Exercise: Scan the records beneath this line for the line holding "none -> pink cone C9 level 1" and the line holding "blue brick H8", then transcribe exactly those two and all lines between.
(Dataset content Opens)
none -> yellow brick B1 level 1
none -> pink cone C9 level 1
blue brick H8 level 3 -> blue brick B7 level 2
(Dataset content Closes)
(Dataset content Opens)
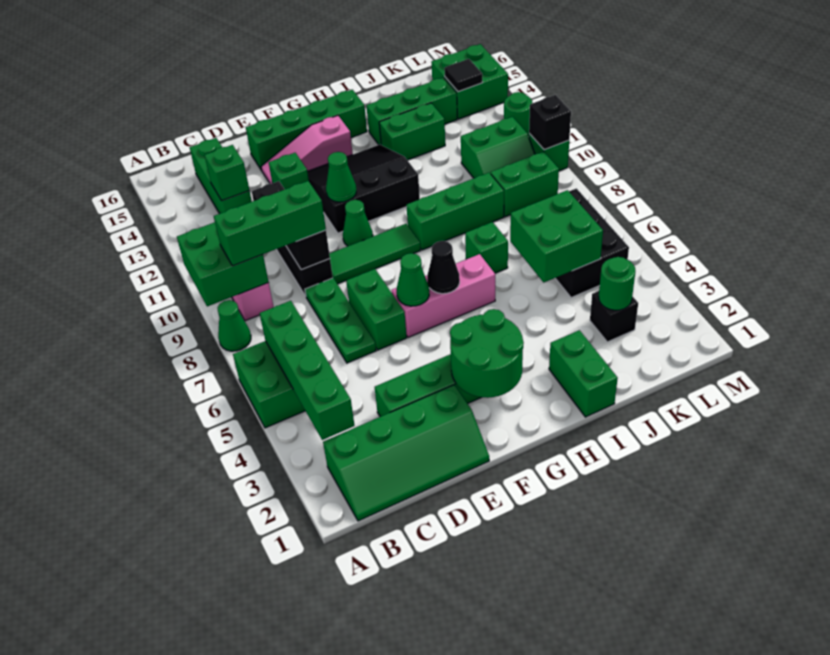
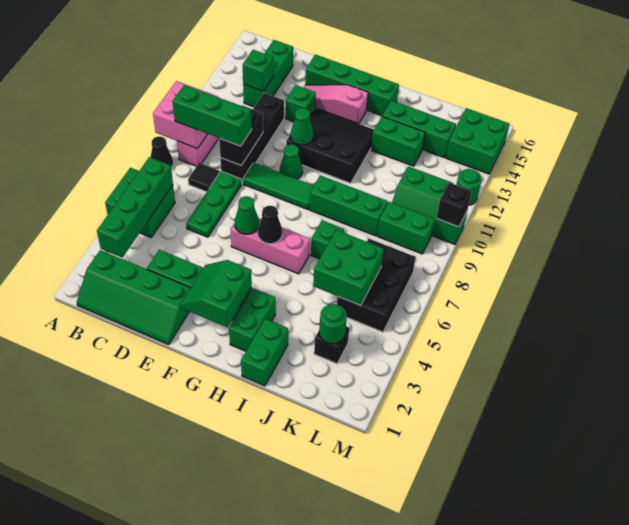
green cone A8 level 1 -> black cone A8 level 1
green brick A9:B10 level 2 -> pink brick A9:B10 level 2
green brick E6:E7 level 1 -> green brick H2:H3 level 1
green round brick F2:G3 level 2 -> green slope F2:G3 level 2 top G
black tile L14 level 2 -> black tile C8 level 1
(Dataset content Closes)
Response:
none -> pink cone C9 level 1
blue brick H8 level 3 -> blue brick B7 level 2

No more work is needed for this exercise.